AVAILABLE DATA

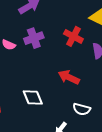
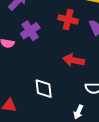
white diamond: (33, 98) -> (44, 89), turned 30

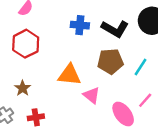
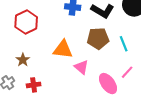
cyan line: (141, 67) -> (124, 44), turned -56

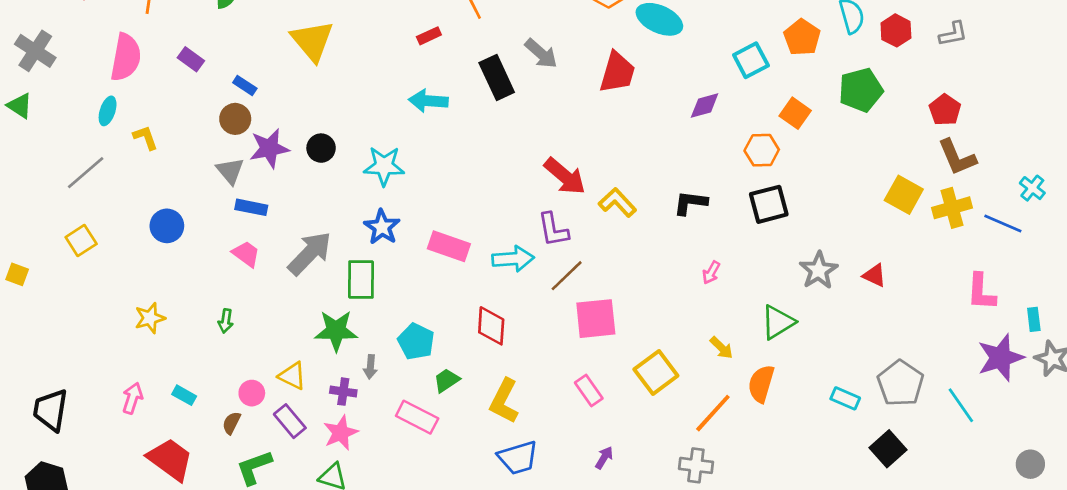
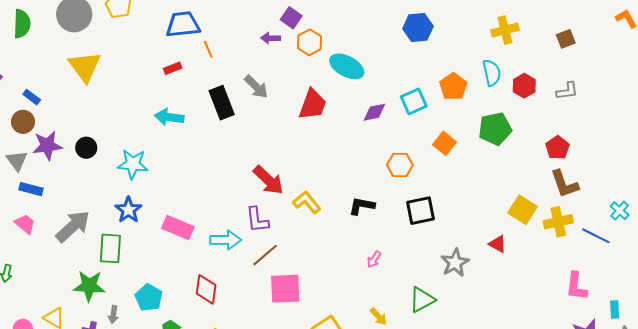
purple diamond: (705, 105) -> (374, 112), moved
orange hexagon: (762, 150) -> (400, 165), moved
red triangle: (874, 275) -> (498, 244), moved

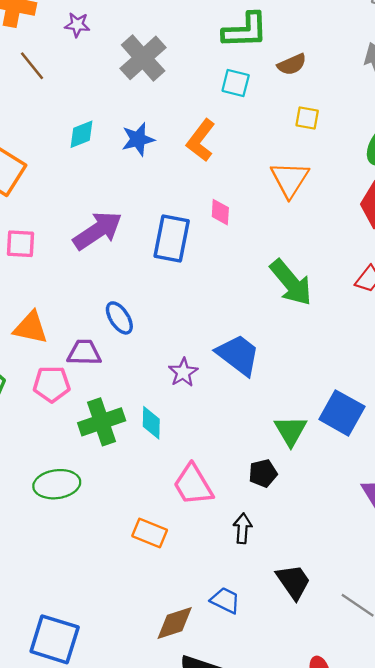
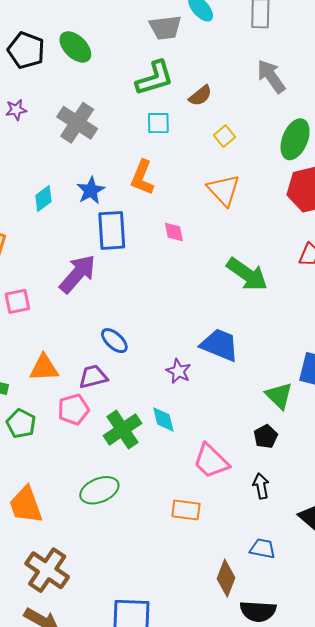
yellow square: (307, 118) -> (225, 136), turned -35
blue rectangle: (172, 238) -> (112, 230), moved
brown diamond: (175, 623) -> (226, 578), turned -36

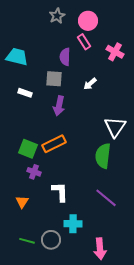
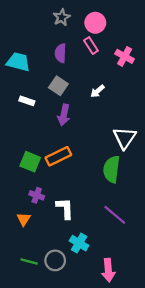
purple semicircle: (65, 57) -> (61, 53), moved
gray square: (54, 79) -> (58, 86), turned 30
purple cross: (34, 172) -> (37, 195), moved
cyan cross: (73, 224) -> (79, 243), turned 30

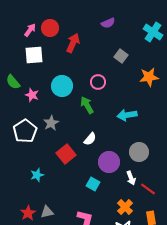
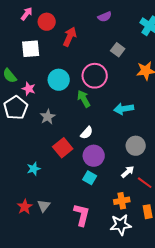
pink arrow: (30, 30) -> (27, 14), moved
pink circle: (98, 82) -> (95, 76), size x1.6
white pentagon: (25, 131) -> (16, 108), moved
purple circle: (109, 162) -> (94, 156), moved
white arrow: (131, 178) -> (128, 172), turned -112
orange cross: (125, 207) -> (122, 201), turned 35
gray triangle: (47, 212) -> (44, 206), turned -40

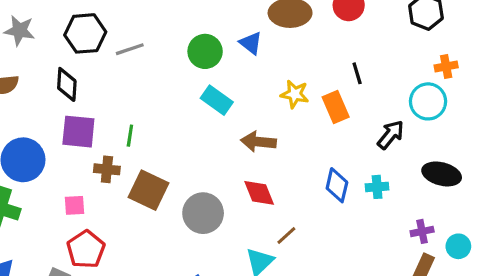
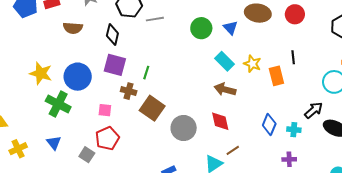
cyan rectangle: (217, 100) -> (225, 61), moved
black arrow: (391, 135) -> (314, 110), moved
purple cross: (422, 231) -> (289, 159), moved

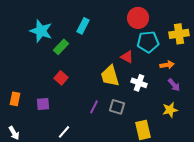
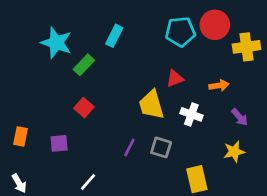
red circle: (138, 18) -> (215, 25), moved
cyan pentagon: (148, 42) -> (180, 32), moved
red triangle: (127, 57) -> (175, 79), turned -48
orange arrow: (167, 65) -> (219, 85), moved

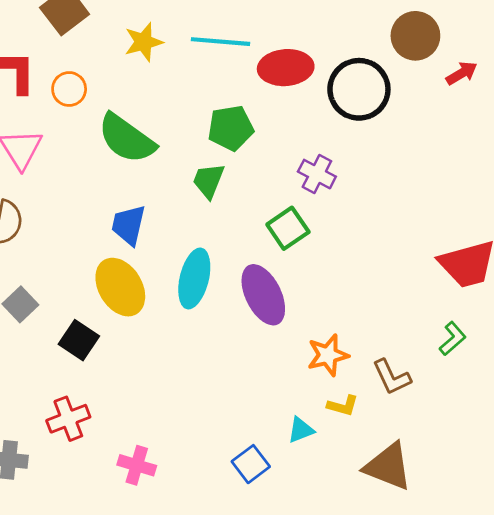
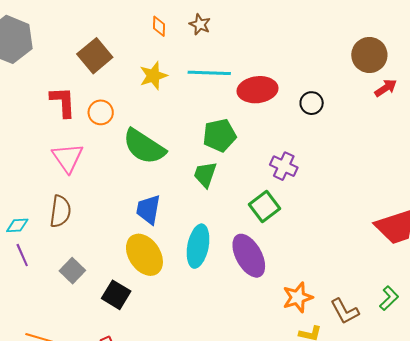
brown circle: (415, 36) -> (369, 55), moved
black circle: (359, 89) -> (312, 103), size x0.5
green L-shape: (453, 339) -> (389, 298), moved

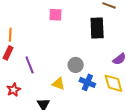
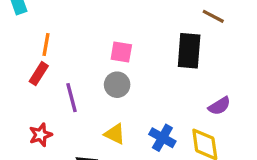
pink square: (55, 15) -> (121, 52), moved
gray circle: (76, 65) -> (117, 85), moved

TASK DETAILS
Copy nothing but the lines above from the one with "white pentagon: (25, 131) -> (16, 108), moved" to the one with "cyan pentagon: (148, 42) -> (180, 32), moved", inclusive, word for word. Leave every picture out.

REPLY TO THE TASK
white pentagon: (25, 131) -> (16, 108), moved
purple circle: (109, 162) -> (94, 156), moved
white arrow: (131, 178) -> (128, 172), turned -112
orange cross: (125, 207) -> (122, 201), turned 35
gray triangle: (47, 212) -> (44, 206), turned -40

cyan rectangle: (217, 100) -> (225, 61), moved
black arrow: (391, 135) -> (314, 110), moved
purple cross: (422, 231) -> (289, 159), moved

red circle: (138, 18) -> (215, 25), moved
cyan pentagon: (148, 42) -> (180, 32), moved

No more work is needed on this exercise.